*Problem requirements*.
The line containing "V101: 9V (plus" marks where to begin; quote it and every line after it through the end of the data, exactly as written.

☆ ☆ ☆ ☆ ☆

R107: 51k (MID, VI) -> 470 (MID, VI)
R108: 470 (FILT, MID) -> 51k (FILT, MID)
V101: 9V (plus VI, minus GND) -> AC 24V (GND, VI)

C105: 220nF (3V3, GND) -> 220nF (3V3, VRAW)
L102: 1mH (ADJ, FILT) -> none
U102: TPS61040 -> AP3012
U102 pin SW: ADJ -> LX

☆ ☆ ☆ ☆ ☆

*Answer section*.
V101: 9V (plus VI, minus GND) -> AC 24V (GND, VI)

C105: 220nF (3V3, GND) -> 220nF (3V3, VRAW)
L102: 1mH (ADJ, FILT) -> none
U102: TPS61040 -> AP3012
U102 pin SW: ADJ -> LX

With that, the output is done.